[EXERCISE BRIEF]: Could each entry below be written out exactly, with every picture dropped?

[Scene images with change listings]

Segment Open

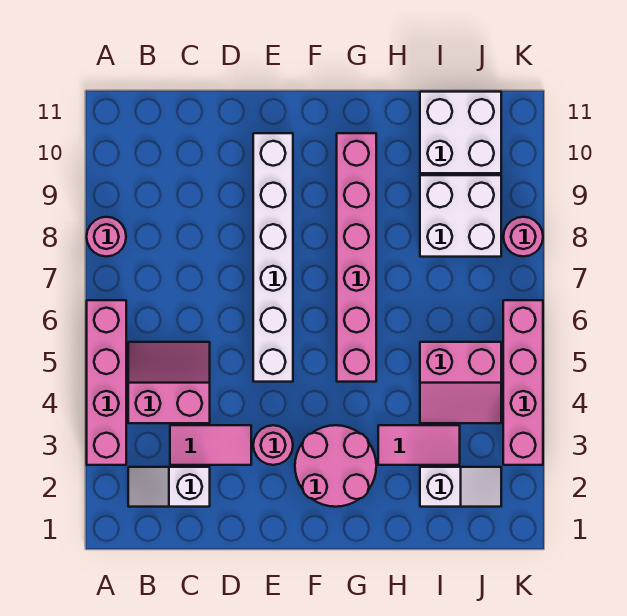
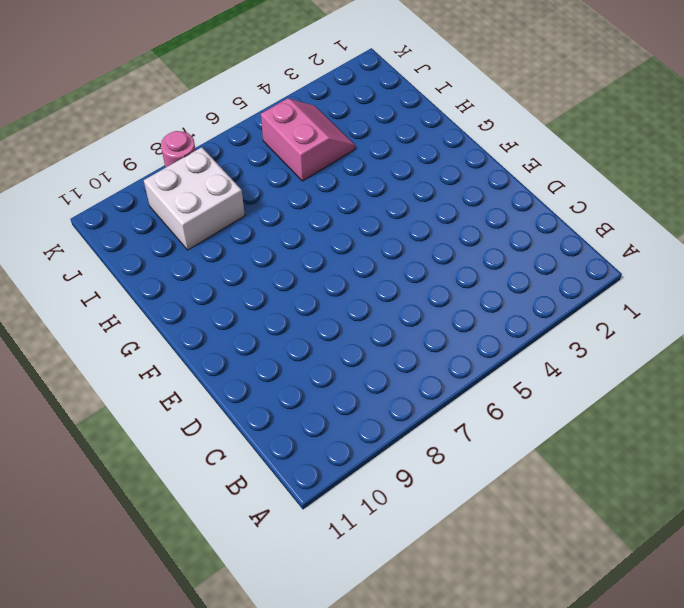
none -> pink brick A3:A6 level 1
none -> pink round brick A8 level 1
none -> white slope B2:C2 level 1 top C

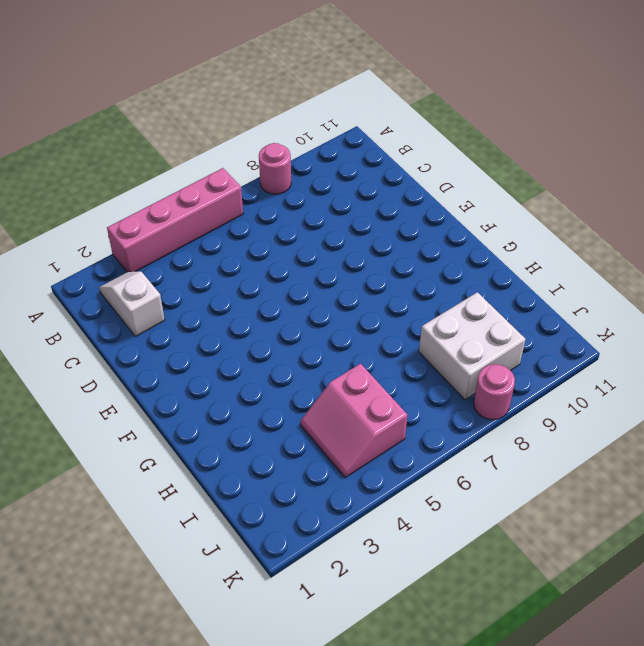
none -> pink slope B4:C5 level 1 top 4
none -> pink tile C3:D3 level 1
none -> pink round brick E3 level 1

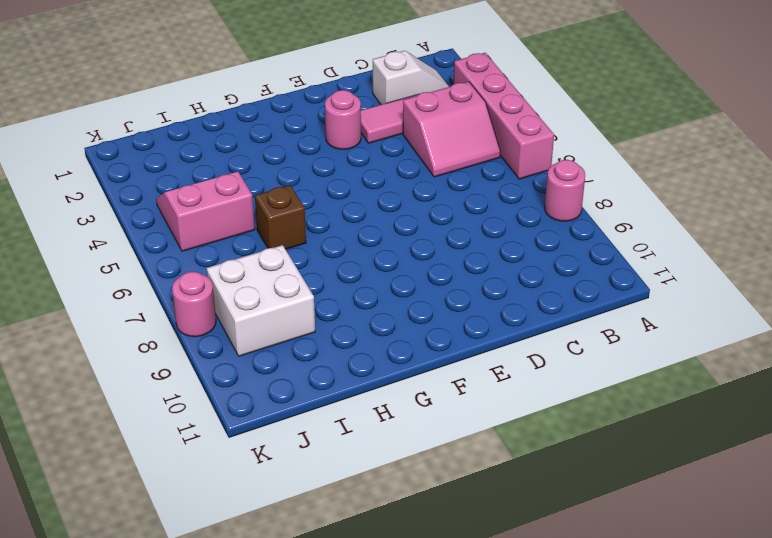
brown brick H6 level 1 -> none
none -> white brick E5:E10 level 1
none -> pink round brick F2:G3 level 1
none -> pink brick G5:G10 level 1

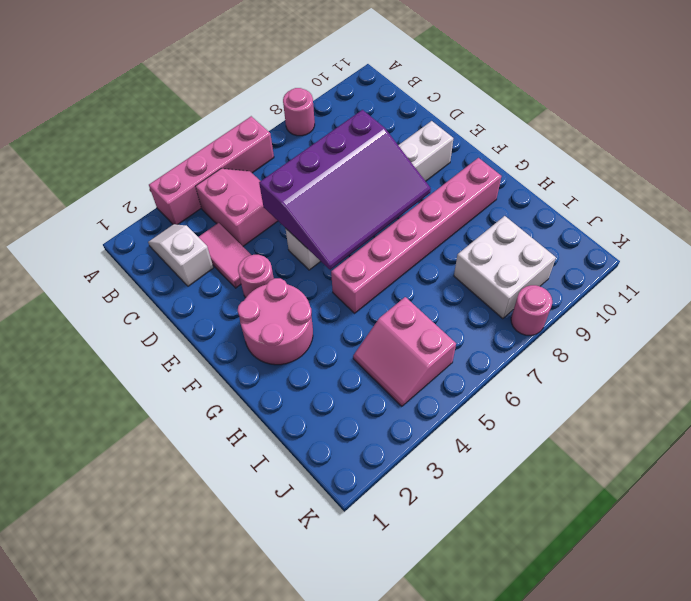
purple slope D5:F8 level 2 top D -> none
none -> pink tile H3:I3 level 1
none -> white slope I2:J2 level 1 top I
none -> white brick I10:J11 level 1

Segment Closed

[OUTPUT OF THE EXERCISE]:
none -> pink brick A3:A6 level 1
none -> pink round brick A8 level 1
none -> white slope B2:C2 level 1 top C

none -> pink slope B4:C5 level 1 top 4
none -> pink tile C3:D3 level 1
none -> pink round brick E3 level 1

brown brick H6 level 1 -> none
none -> white brick E5:E10 level 1
none -> pink round brick F2:G3 level 1
none -> pink brick G5:G10 level 1

purple slope D5:F8 level 2 top D -> none
none -> pink tile H3:I3 level 1
none -> white slope I2:J2 level 1 top I
none -> white brick I10:J11 level 1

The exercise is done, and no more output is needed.